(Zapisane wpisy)
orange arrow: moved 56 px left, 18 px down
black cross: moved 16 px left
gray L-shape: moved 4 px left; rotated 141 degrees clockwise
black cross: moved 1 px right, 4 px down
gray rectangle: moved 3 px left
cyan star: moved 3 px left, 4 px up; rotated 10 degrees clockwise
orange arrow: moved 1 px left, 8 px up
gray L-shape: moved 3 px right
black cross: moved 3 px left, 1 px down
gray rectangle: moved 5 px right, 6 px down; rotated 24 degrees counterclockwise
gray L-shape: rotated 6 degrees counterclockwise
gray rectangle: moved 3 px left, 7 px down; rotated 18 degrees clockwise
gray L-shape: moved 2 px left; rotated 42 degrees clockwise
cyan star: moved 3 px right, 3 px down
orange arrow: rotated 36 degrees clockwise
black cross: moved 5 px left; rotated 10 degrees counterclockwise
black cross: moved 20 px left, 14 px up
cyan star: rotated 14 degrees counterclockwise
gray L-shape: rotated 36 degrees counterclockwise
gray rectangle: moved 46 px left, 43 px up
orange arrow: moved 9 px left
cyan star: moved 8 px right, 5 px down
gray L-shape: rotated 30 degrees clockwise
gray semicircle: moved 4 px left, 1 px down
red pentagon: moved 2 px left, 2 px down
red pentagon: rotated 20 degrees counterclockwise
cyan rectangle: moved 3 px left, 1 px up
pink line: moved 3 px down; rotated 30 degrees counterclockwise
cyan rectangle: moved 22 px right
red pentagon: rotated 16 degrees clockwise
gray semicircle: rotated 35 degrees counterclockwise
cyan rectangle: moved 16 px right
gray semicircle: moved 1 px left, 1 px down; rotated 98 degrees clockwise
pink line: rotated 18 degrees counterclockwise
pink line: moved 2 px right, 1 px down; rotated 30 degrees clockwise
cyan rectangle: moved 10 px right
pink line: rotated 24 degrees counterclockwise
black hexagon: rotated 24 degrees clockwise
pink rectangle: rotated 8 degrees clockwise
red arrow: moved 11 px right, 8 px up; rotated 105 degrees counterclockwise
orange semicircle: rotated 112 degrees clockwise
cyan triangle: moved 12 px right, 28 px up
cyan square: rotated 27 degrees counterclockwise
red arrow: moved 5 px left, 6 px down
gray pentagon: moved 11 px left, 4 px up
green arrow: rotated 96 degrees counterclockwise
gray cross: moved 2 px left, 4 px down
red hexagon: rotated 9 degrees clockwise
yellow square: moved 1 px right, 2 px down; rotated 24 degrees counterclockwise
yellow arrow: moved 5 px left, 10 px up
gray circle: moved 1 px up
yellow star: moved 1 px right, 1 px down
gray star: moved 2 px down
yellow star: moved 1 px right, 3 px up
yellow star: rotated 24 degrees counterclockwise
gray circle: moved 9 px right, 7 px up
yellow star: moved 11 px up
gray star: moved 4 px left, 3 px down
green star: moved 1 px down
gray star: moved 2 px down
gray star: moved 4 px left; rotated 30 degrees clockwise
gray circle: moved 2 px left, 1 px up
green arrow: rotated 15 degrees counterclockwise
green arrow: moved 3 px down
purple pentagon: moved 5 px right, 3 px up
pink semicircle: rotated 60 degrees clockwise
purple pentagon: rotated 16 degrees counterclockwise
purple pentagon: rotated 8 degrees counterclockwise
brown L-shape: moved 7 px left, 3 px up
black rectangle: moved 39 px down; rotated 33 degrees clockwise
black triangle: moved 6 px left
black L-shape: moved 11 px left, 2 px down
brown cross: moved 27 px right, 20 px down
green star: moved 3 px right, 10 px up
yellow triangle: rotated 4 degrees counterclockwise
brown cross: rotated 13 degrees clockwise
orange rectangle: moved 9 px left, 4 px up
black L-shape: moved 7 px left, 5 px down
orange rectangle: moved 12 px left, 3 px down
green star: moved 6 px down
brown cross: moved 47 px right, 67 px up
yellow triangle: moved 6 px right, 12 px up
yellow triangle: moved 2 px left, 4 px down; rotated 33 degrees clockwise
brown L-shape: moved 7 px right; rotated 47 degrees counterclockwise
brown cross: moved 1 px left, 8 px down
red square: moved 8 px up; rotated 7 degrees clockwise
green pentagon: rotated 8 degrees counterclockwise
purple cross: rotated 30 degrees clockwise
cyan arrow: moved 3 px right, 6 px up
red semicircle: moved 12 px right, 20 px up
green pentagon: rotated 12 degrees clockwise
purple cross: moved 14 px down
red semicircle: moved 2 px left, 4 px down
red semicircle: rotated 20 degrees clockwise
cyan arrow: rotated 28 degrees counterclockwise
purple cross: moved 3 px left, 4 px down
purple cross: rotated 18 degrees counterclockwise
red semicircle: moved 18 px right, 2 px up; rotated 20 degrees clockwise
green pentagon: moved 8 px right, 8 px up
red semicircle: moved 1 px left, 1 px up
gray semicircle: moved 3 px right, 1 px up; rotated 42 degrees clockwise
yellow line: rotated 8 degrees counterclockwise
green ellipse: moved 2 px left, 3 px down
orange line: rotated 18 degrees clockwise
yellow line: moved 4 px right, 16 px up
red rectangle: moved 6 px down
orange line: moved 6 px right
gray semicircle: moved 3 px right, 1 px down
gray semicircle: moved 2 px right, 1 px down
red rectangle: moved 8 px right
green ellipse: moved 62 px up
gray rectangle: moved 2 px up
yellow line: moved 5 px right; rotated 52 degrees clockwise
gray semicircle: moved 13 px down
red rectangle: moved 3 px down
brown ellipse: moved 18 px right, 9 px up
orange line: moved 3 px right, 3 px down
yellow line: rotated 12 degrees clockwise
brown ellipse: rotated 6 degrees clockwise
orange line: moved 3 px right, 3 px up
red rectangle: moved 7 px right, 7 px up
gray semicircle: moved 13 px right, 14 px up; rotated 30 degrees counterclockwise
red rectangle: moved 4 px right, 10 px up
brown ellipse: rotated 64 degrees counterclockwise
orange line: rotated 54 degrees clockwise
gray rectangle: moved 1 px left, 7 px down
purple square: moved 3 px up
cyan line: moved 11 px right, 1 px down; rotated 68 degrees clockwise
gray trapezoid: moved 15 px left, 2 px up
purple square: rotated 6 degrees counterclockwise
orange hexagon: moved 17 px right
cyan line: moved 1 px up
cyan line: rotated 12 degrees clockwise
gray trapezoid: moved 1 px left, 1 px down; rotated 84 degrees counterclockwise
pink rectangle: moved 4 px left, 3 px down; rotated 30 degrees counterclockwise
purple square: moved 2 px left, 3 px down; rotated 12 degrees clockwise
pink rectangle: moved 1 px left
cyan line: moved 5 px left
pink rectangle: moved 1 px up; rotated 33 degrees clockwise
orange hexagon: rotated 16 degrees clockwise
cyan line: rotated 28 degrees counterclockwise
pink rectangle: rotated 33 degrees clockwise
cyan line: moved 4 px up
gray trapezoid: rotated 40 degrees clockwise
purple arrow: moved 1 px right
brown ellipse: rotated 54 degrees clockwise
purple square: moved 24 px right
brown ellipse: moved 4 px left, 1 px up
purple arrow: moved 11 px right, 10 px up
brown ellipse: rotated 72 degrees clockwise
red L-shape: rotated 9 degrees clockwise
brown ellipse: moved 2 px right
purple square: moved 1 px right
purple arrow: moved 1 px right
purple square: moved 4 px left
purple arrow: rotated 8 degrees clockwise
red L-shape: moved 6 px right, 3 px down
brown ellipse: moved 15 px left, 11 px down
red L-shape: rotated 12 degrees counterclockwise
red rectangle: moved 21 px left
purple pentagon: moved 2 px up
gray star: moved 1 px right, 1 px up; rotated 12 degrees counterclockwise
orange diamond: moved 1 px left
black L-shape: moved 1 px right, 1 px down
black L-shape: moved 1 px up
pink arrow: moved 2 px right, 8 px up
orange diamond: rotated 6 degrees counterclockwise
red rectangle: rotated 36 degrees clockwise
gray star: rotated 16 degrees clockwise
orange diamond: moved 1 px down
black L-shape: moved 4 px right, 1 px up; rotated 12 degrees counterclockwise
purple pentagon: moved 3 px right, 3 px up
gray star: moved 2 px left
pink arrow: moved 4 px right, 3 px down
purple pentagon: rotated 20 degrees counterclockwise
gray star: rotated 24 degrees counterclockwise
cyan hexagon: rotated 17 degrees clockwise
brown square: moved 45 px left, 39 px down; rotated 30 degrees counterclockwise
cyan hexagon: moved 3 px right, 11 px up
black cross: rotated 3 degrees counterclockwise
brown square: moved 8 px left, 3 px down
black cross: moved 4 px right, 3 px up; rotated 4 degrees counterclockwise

## Treść zadania:
Skopiuj, proszę, bez żadnych zmian wiersze od początku zapisów do wiersza zawierającego „black cross: moved 20 px left, 14 px up”, włącznie z nim.

## Rozwiązane zadanie:
orange arrow: moved 56 px left, 18 px down
black cross: moved 16 px left
gray L-shape: moved 4 px left; rotated 141 degrees clockwise
black cross: moved 1 px right, 4 px down
gray rectangle: moved 3 px left
cyan star: moved 3 px left, 4 px up; rotated 10 degrees clockwise
orange arrow: moved 1 px left, 8 px up
gray L-shape: moved 3 px right
black cross: moved 3 px left, 1 px down
gray rectangle: moved 5 px right, 6 px down; rotated 24 degrees counterclockwise
gray L-shape: rotated 6 degrees counterclockwise
gray rectangle: moved 3 px left, 7 px down; rotated 18 degrees clockwise
gray L-shape: moved 2 px left; rotated 42 degrees clockwise
cyan star: moved 3 px right, 3 px down
orange arrow: rotated 36 degrees clockwise
black cross: moved 5 px left; rotated 10 degrees counterclockwise
black cross: moved 20 px left, 14 px up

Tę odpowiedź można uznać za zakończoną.